> [EXERCISE GOAL]:
Every line in the records below with the string "plus" needs to be copied out.

Source records:
╔══

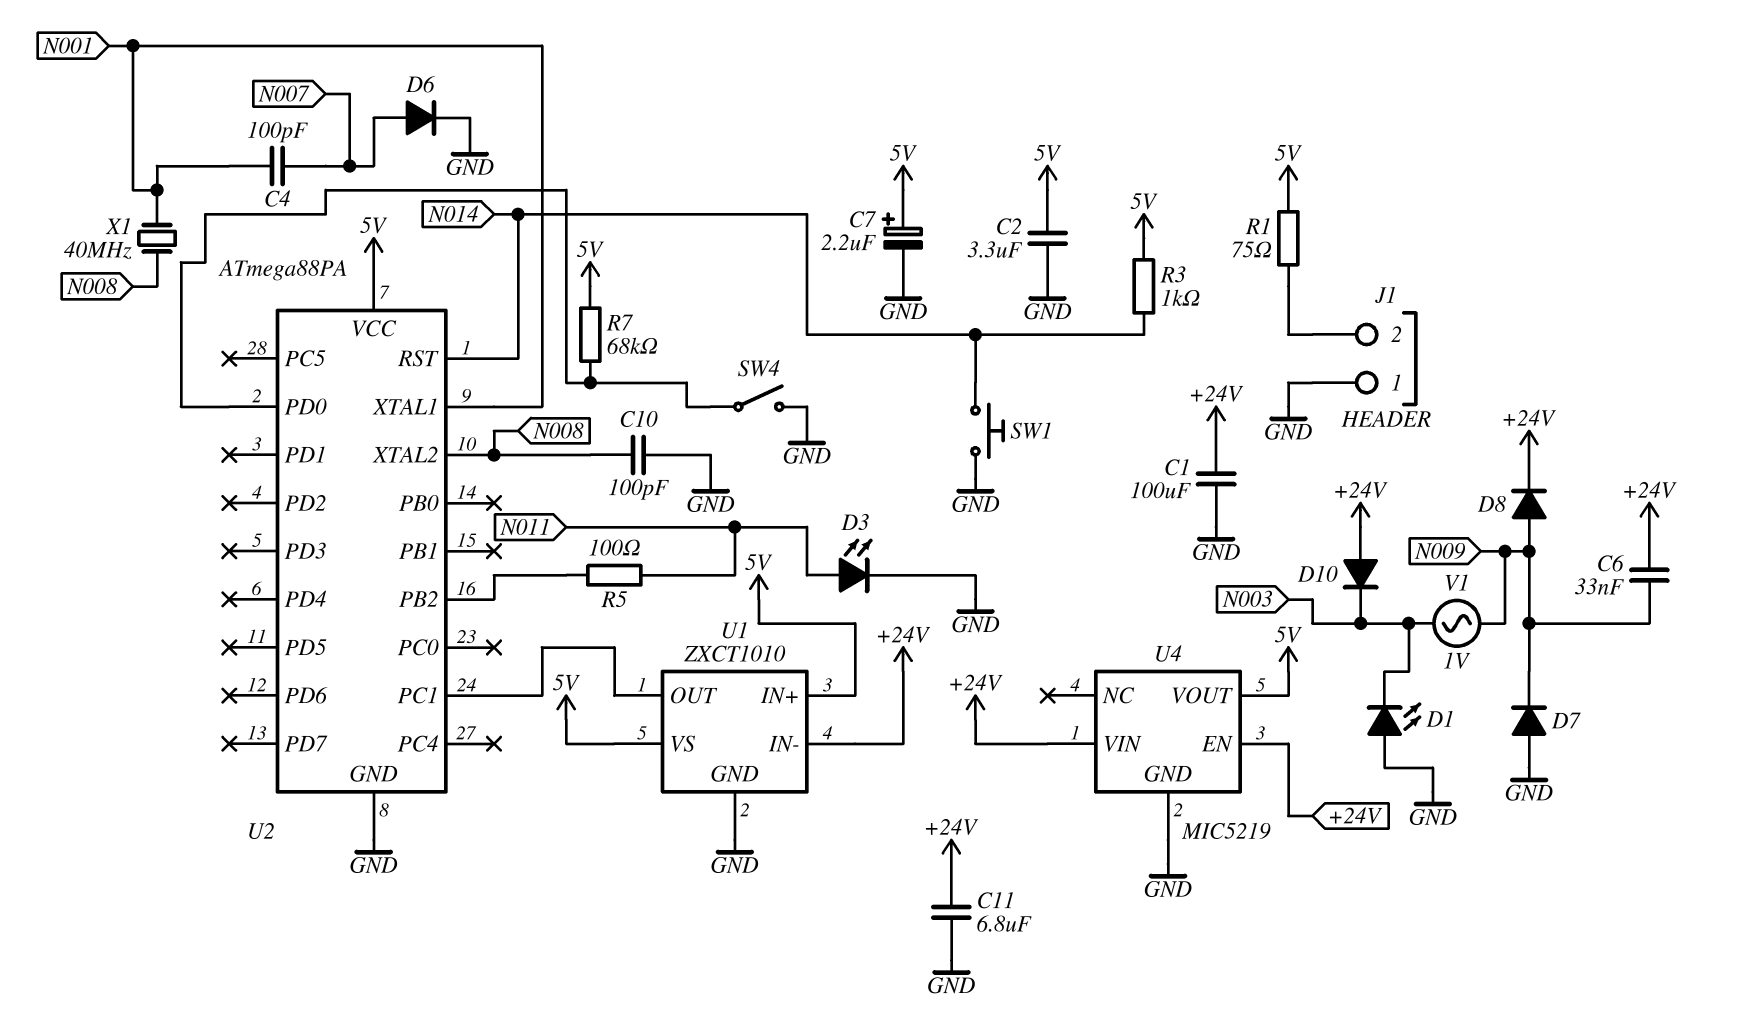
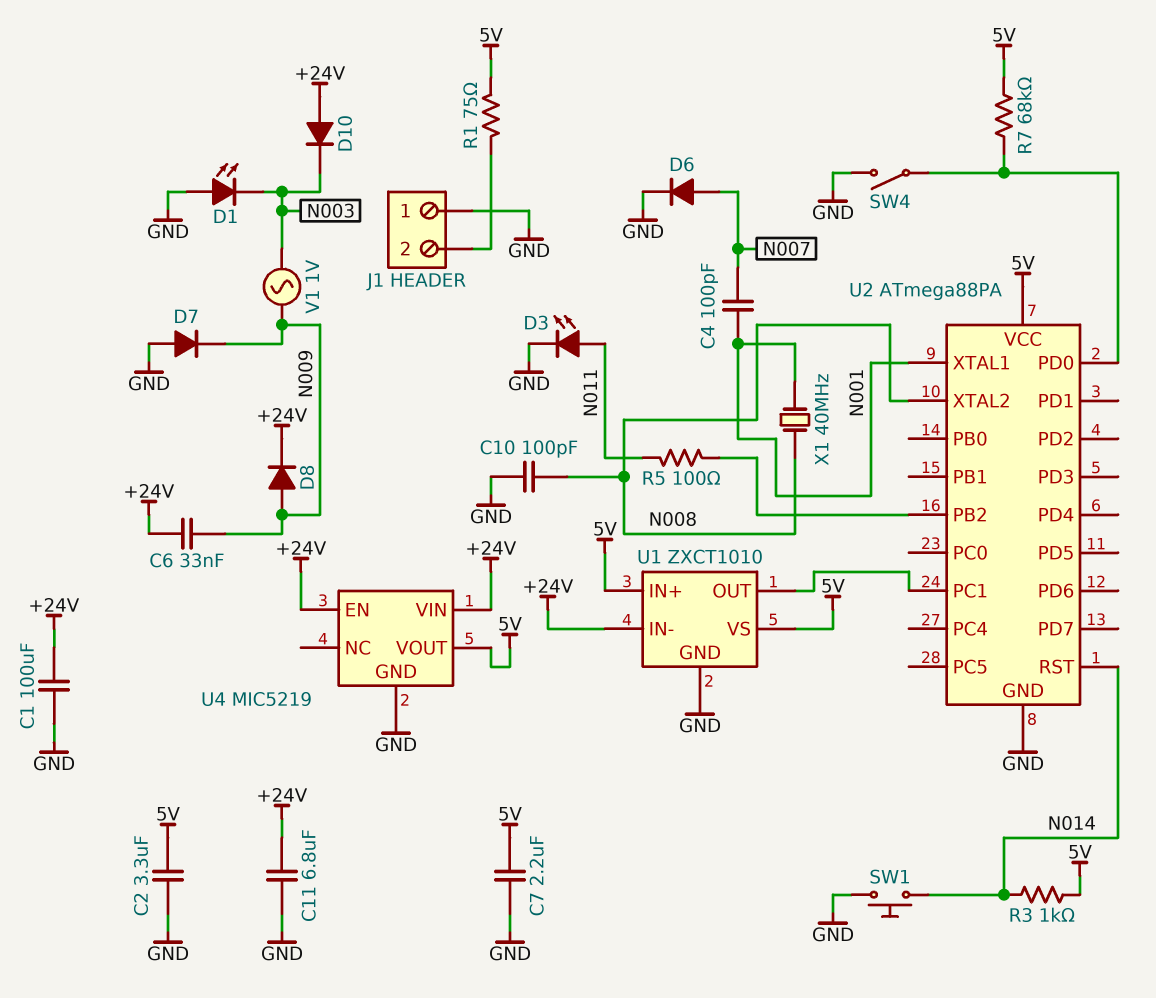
C7: 2.2uF (plus 5V, minus GND) -> 2.2uF (5V, GND)

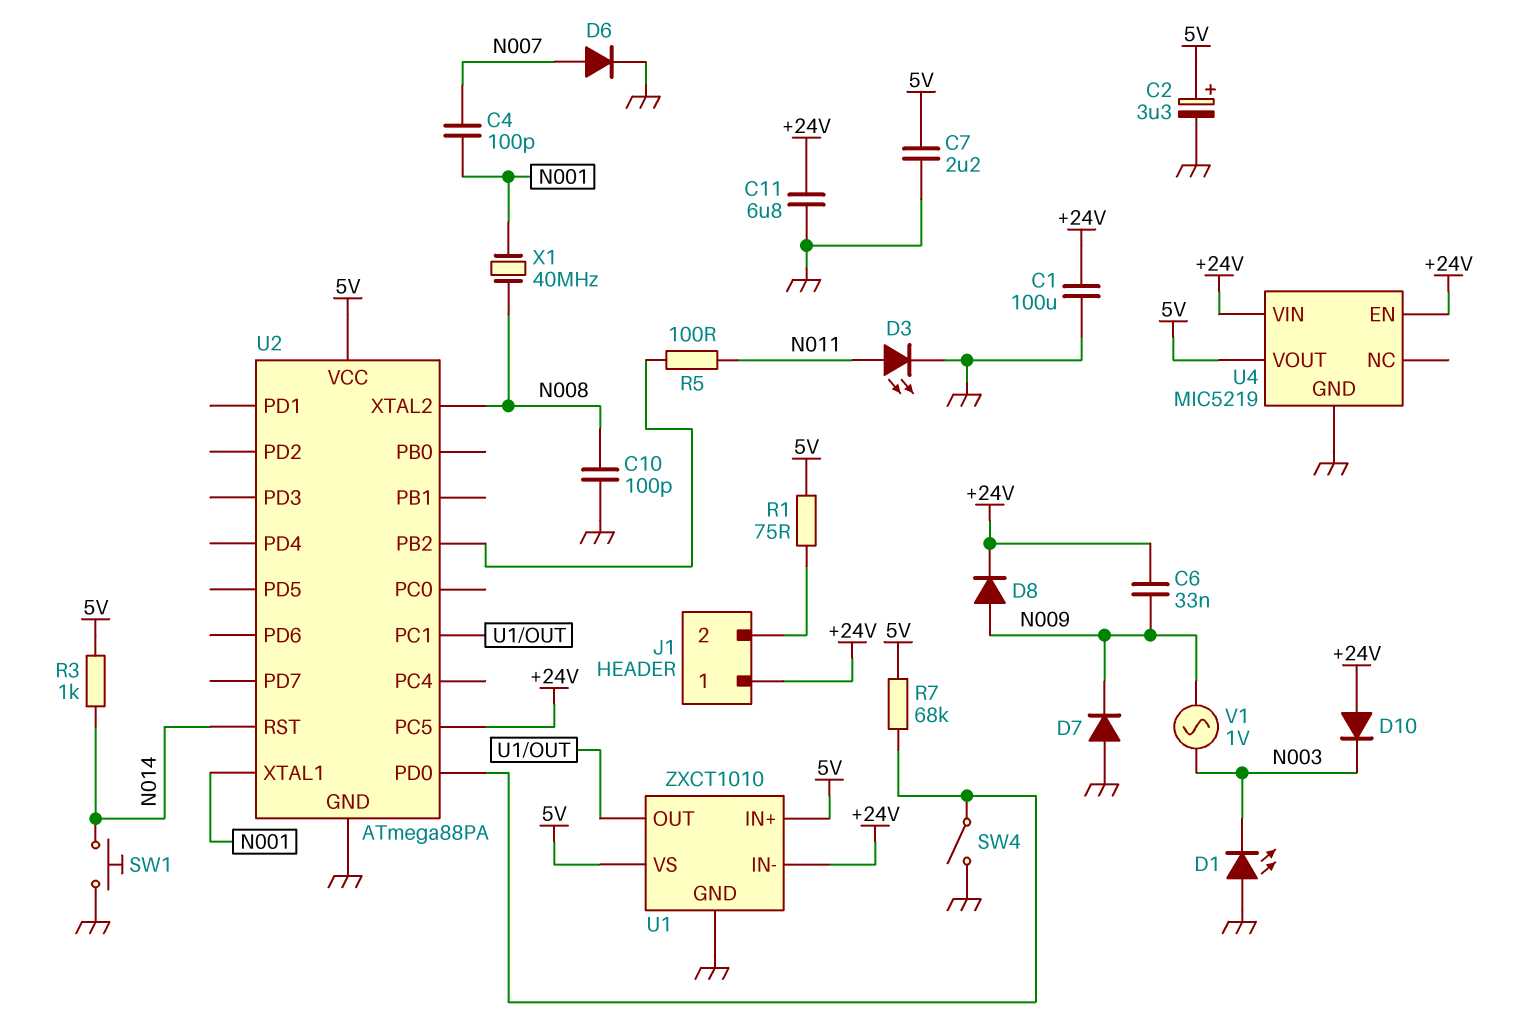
C2: 3.3uF (5V, GND) -> 3.3uF (plus 5V, minus GND)
J1 pin 1: GND -> +24V
U2 pin PC5: none -> +24V

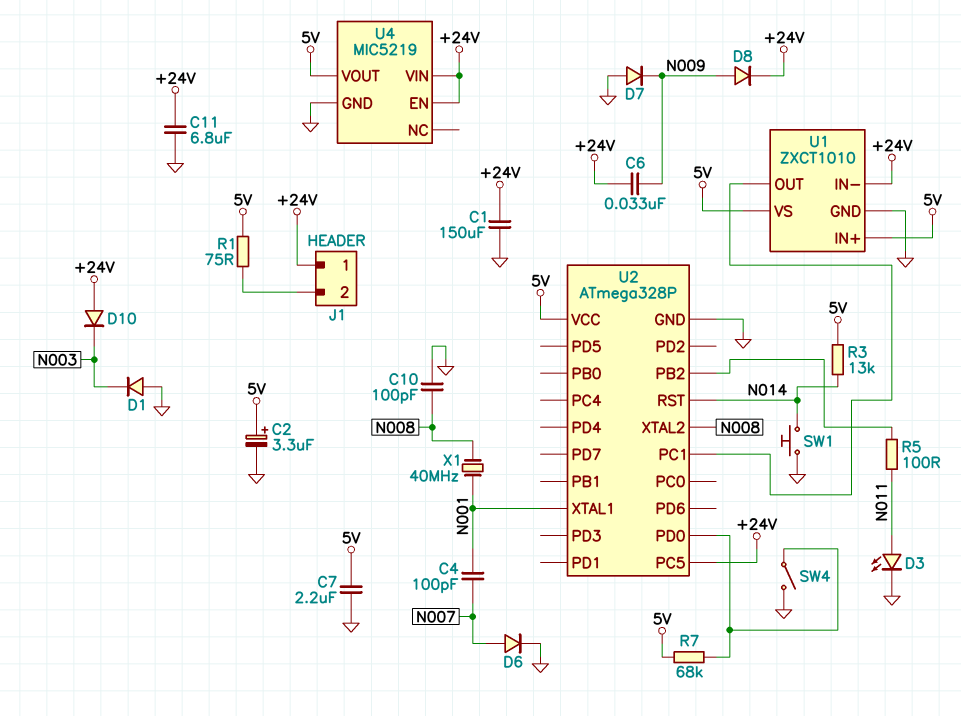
C1: 100uF (+24V, GND) -> 150uF (+24V, GND)
D1: LED (A GND, K N003) -> diode (A GND, K N003)
R3: 1k (5V, N014) -> 13k (5V, N014)
U2: ATmega88PA -> ATmega328P
V1: AC 1V (N003, N009) -> none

╚══

> [ANSWER FOR THIS EXERCISE]:
C7: 2.2uF (plus 5V, minus GND) -> 2.2uF (5V, GND)
C2: 3.3uF (5V, GND) -> 3.3uF (plus 5V, minus GND)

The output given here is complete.